Listed entries -
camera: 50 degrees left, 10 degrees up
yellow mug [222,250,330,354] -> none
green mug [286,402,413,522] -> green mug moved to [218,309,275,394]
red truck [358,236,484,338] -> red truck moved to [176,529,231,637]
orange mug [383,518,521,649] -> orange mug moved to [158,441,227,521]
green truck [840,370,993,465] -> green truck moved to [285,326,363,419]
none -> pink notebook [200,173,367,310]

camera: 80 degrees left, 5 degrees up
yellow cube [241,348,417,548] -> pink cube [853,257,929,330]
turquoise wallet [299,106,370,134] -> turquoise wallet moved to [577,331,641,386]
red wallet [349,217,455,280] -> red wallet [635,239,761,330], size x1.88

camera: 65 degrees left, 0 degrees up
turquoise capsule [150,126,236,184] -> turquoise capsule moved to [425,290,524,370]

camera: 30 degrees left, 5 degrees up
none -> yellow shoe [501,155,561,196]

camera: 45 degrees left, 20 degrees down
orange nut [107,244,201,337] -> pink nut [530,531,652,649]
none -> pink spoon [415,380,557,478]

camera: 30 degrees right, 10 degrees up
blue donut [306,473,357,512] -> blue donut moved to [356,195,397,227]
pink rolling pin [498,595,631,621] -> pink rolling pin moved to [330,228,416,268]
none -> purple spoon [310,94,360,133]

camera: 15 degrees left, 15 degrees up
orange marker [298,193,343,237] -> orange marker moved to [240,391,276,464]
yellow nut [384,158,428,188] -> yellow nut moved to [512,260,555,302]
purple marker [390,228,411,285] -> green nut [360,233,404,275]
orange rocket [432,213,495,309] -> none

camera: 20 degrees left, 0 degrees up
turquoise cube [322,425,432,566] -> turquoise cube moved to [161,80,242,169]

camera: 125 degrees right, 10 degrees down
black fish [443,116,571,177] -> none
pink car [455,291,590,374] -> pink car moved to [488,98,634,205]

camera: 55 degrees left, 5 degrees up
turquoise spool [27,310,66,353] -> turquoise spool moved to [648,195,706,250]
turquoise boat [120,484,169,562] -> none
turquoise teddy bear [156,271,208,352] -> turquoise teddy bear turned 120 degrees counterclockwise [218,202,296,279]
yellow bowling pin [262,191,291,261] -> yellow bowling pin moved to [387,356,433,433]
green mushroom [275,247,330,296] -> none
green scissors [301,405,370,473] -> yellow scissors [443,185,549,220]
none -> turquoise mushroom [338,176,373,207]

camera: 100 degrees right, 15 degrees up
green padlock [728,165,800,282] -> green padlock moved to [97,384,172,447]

Brief - Look over the material above and show each line where "left" appears.

Exercise solution -
camera: 50 degrees left, 10 degrees up
camera: 80 degrees left, 5 degrees up
camera: 65 degrees left, 0 degrees up
camera: 30 degrees left, 5 degrees up
camera: 45 degrees left, 20 degrees down
camera: 15 degrees left, 15 degrees up
camera: 20 degrees left, 0 degrees up
camera: 55 degrees left, 5 degrees up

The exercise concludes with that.